* [Problem details] Exactly retype the lines of the material from its first line to the line with "white stacking toy: 3 -> 1", including both.

* [Input]

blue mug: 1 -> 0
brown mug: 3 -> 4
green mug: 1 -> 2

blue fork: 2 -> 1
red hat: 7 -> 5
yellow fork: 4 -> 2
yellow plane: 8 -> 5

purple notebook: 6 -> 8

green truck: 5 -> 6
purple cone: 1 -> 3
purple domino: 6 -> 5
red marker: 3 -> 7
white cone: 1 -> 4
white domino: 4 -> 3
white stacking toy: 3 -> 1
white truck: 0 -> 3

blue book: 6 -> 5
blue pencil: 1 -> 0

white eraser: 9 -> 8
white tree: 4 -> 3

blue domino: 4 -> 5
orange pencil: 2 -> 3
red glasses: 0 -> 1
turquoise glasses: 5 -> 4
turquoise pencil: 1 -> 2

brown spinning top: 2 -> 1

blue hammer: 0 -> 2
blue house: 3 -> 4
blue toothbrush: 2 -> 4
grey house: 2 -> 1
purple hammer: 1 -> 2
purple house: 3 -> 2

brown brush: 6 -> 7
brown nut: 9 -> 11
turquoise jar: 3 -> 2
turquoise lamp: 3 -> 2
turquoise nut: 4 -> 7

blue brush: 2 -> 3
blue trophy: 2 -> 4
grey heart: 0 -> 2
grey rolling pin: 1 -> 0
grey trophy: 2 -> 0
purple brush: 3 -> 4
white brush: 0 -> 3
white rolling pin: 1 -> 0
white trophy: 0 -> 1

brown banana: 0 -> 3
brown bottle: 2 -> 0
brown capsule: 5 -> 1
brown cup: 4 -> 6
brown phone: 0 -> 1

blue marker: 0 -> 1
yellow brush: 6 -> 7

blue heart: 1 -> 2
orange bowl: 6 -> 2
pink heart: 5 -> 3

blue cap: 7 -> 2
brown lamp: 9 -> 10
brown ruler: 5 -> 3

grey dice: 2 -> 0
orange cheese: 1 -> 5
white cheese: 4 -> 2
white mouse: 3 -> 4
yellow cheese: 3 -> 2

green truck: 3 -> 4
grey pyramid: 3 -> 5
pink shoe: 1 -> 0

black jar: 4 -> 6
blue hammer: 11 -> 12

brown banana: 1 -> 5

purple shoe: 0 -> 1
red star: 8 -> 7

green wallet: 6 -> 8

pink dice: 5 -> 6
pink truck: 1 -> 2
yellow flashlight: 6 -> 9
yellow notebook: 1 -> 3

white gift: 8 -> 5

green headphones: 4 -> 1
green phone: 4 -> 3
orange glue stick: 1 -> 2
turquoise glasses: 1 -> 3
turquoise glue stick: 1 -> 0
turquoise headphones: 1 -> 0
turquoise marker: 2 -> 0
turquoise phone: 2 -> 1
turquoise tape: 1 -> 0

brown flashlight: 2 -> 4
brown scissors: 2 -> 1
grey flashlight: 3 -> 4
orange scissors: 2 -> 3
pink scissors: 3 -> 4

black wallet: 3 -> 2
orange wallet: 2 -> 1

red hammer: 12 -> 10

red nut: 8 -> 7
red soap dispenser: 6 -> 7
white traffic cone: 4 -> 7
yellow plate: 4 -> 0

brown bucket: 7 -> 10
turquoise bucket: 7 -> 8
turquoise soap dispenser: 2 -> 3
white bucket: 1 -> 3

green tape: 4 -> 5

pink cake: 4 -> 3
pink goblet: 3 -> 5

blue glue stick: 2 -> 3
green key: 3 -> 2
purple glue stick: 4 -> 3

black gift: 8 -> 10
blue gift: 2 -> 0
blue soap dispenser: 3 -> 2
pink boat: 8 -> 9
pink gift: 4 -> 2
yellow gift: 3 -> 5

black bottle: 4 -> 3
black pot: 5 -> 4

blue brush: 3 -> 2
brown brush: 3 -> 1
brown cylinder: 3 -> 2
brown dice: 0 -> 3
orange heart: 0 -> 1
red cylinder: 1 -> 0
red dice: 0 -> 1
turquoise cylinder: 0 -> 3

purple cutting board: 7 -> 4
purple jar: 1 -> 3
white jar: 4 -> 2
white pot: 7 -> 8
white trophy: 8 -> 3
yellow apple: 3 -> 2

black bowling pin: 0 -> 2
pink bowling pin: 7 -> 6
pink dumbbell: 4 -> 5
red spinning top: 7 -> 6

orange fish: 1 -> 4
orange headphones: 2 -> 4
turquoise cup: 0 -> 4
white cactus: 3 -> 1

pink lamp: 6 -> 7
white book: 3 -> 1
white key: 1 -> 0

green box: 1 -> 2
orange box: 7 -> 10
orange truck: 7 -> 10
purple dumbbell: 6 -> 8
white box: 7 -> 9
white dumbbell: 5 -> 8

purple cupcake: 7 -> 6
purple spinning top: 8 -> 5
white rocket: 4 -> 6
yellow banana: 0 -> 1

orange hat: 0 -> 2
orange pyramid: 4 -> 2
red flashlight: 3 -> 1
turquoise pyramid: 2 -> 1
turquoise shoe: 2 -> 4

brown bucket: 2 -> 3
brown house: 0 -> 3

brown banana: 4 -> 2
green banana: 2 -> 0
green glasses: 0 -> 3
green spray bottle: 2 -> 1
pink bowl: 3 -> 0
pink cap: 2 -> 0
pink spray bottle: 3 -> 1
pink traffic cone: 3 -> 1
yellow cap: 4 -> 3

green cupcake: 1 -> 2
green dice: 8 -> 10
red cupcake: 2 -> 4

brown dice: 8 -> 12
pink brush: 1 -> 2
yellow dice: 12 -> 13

* [Completed exercise]
blue mug: 1 -> 0
brown mug: 3 -> 4
green mug: 1 -> 2

blue fork: 2 -> 1
red hat: 7 -> 5
yellow fork: 4 -> 2
yellow plane: 8 -> 5

purple notebook: 6 -> 8

green truck: 5 -> 6
purple cone: 1 -> 3
purple domino: 6 -> 5
red marker: 3 -> 7
white cone: 1 -> 4
white domino: 4 -> 3
white stacking toy: 3 -> 1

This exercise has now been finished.